> _TASK ITEM_
Below is a block of entries; repeat exactly the lines starting at the line that contains "camera: 75 degrees right, 10 degrees down" and ending at the line that contains "(447, 417) = (250, 257): none", both included.

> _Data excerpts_
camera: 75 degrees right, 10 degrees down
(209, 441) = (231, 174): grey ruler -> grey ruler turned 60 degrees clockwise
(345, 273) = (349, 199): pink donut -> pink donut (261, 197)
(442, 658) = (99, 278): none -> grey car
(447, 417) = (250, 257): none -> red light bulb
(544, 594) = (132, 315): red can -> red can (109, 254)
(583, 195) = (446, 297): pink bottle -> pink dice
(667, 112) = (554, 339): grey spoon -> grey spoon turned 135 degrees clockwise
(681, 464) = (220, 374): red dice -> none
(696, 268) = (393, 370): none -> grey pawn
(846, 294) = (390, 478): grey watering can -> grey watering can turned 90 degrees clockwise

...

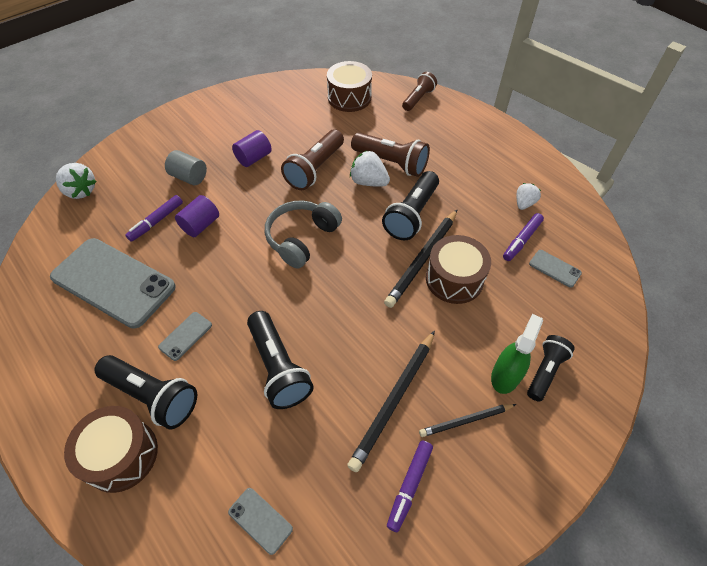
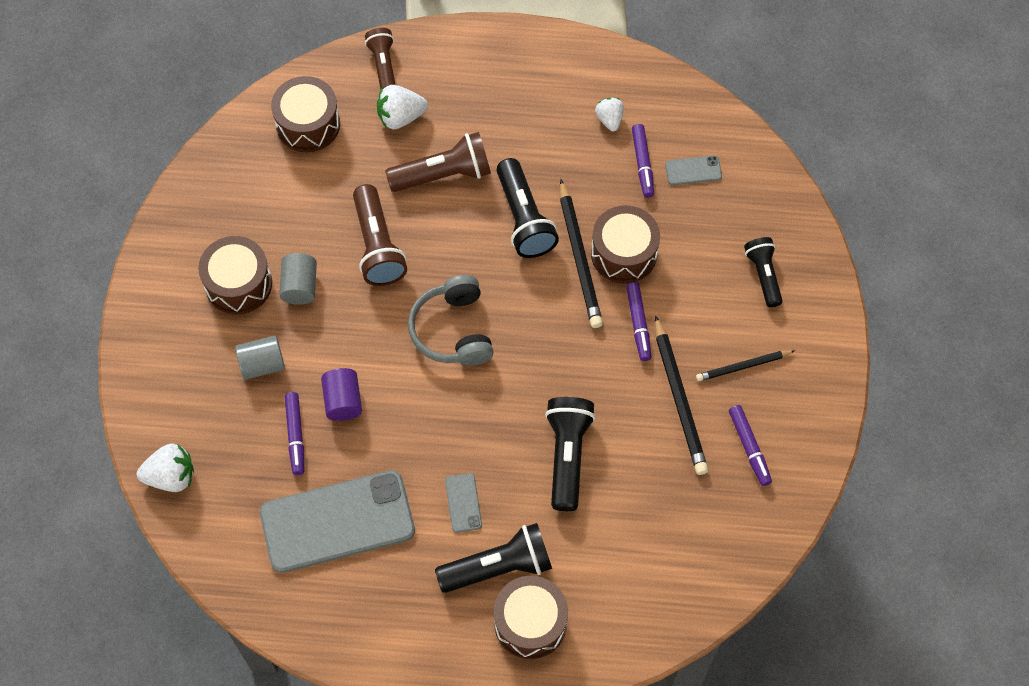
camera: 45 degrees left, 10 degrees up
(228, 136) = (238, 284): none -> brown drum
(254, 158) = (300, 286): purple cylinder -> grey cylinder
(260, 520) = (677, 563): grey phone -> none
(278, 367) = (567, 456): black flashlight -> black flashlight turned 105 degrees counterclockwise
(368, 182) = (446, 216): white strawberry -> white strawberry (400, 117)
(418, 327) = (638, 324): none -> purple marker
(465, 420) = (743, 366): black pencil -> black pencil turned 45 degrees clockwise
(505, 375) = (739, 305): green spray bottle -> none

> _EXPECTED ANSWER_
camera: 75 degrees right, 10 degrees down
(209, 441) = (231, 174): grey ruler -> grey ruler turned 60 degrees clockwise
(345, 273) = (349, 199): pink donut -> pink donut (261, 197)
(442, 658) = (99, 278): none -> grey car
(447, 417) = (250, 257): none -> red light bulb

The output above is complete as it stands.